START Extracted records

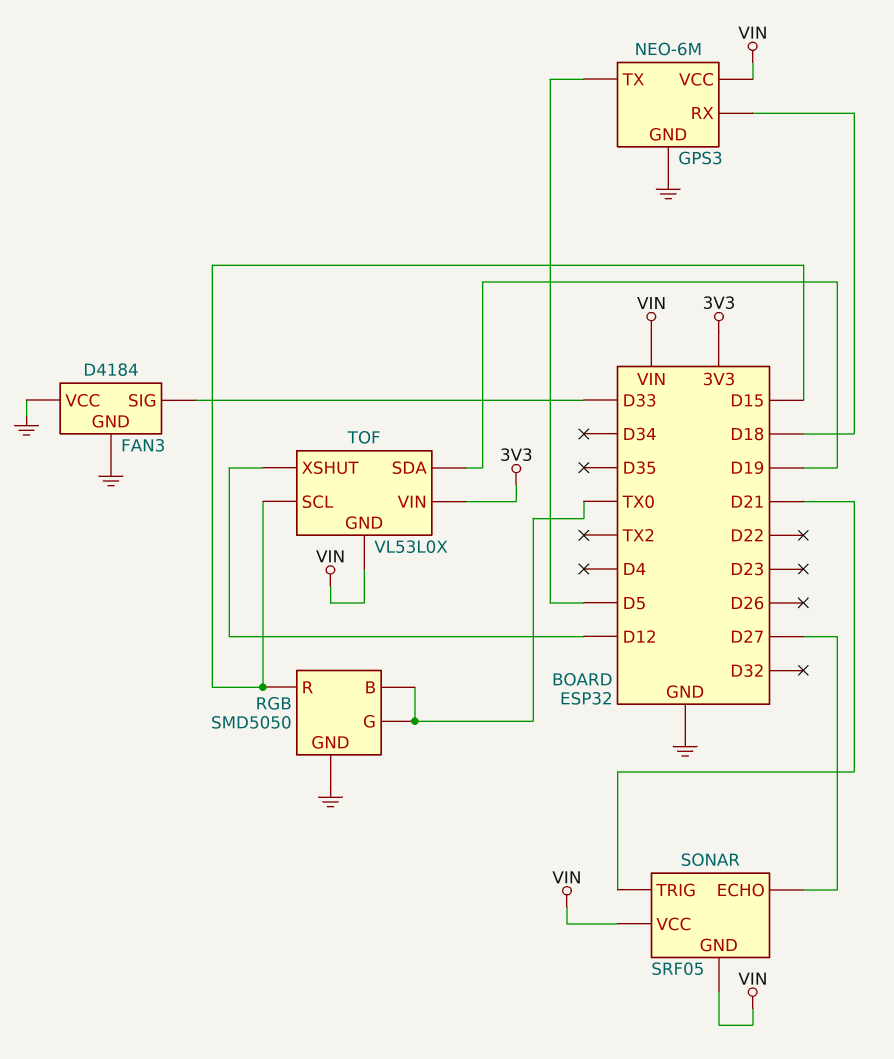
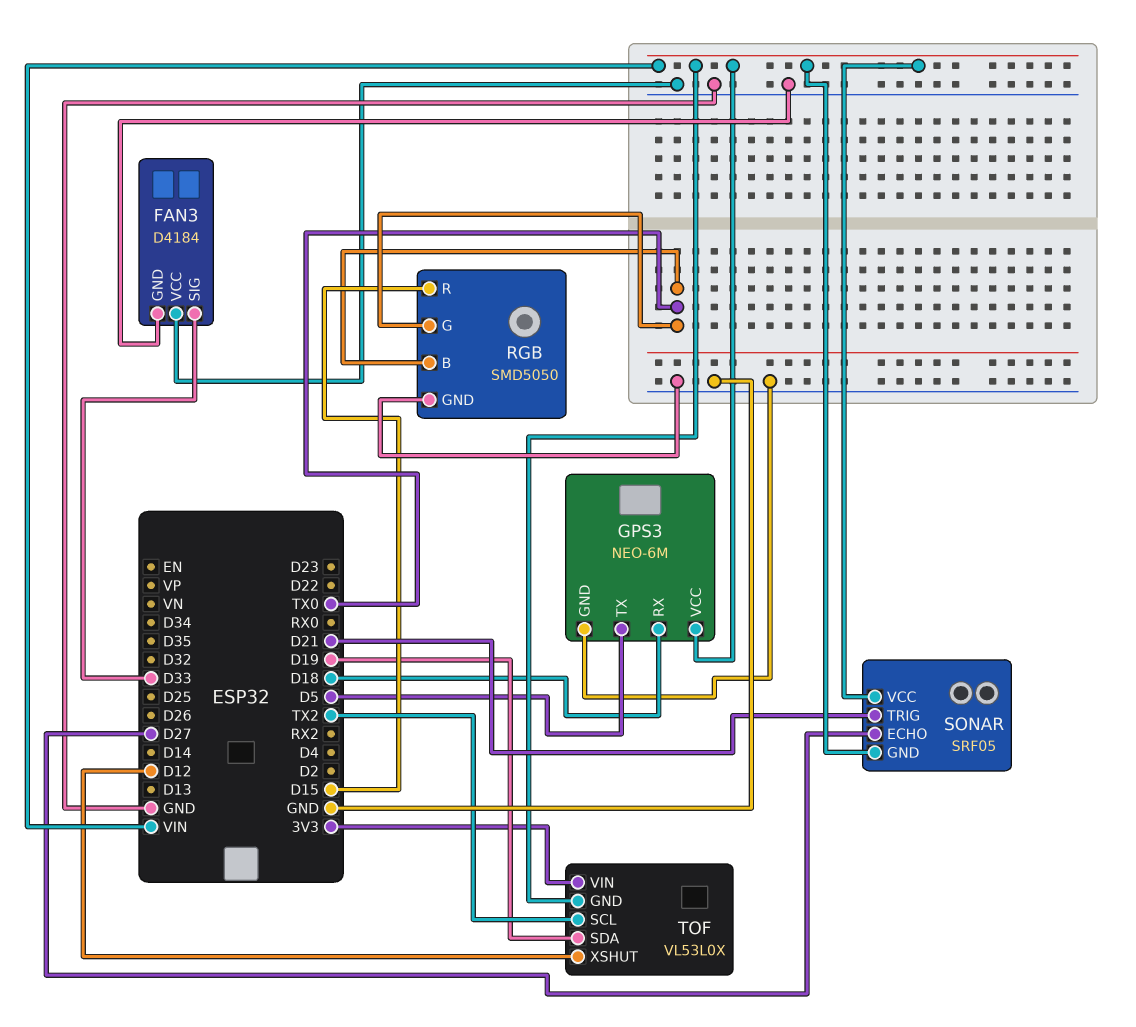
TOF pin SCL: D15 -> TX2

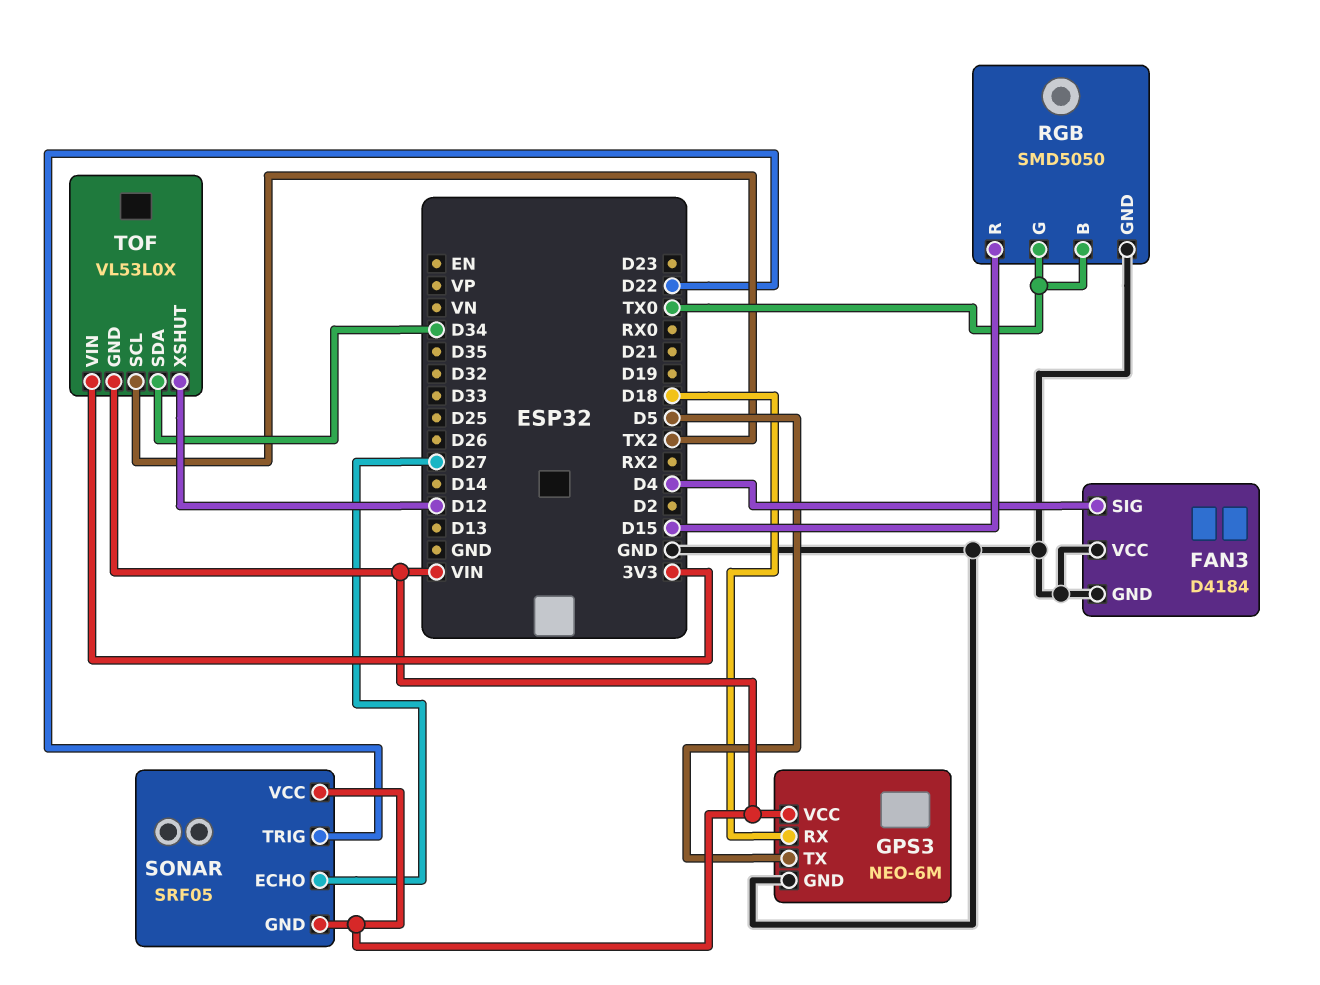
FAN3 pin SIG: D33 -> D4
SONAR pin TRIG: D21 -> D22
TOF pin SDA: D19 -> D34

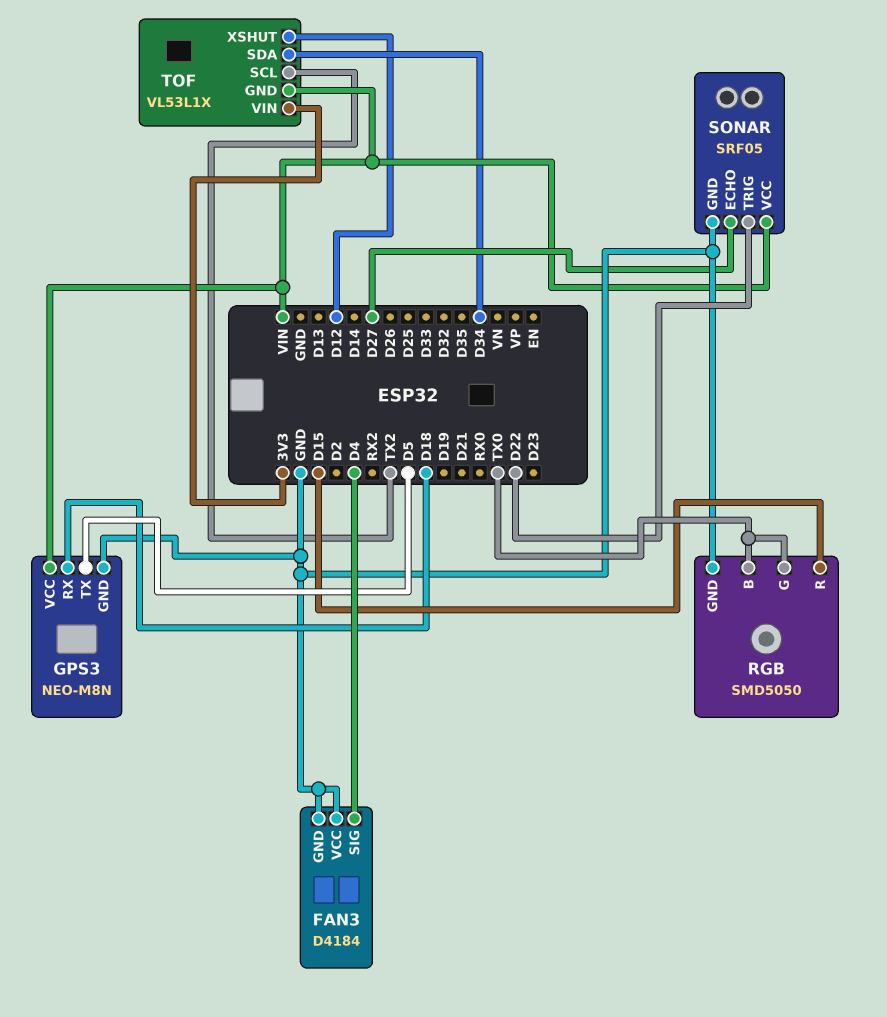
GPS3: NEO-6M -> NEO-M8N
SONAR pin GND: VIN -> GND
TOF: VL53L0X -> VL53L1X

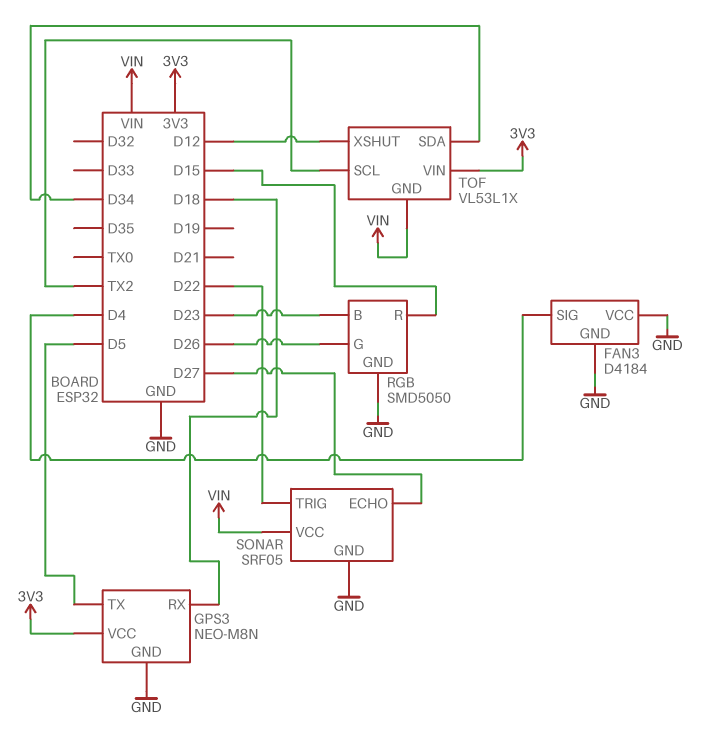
GPS3 pin VCC: VIN -> 3V3
RGB pin B: TX0 -> D23
RGB pin G: TX0 -> D26

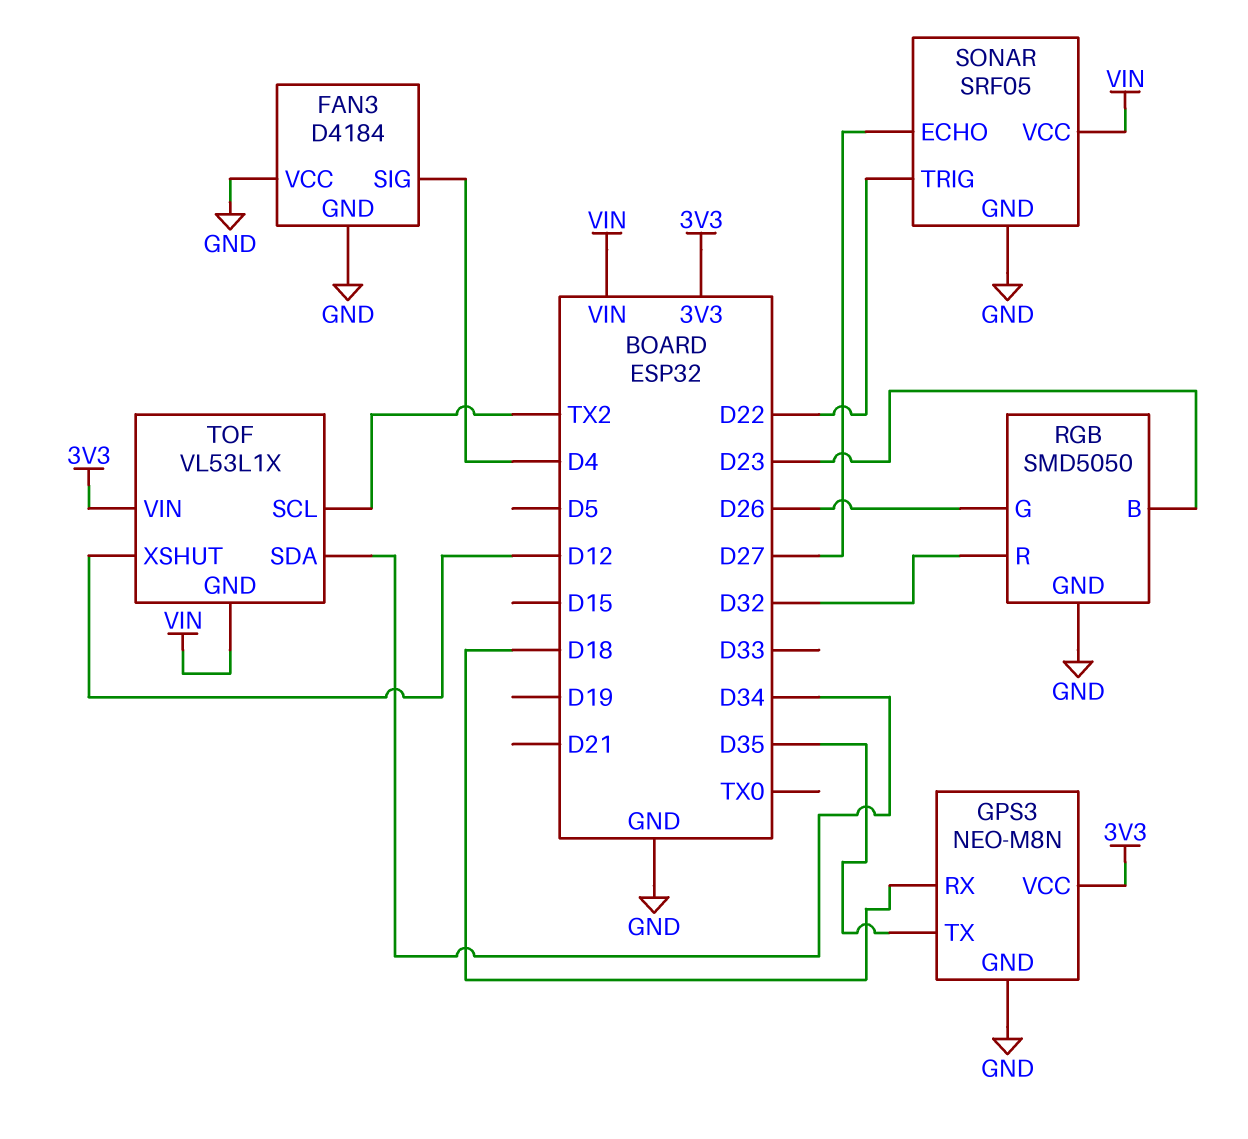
GPS3 pin TX: D5 -> D35
RGB pin R: D15 -> D32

END Extracted records

▸ What this task involves: Give again exactly the lines from the one holding "TOF: VL53L0X -> VL53L1X" to the final line of the records, both ends included; any pictures stay out.

▸ Your response:
TOF: VL53L0X -> VL53L1X

GPS3 pin VCC: VIN -> 3V3
RGB pin B: TX0 -> D23
RGB pin G: TX0 -> D26

GPS3 pin TX: D5 -> D35
RGB pin R: D15 -> D32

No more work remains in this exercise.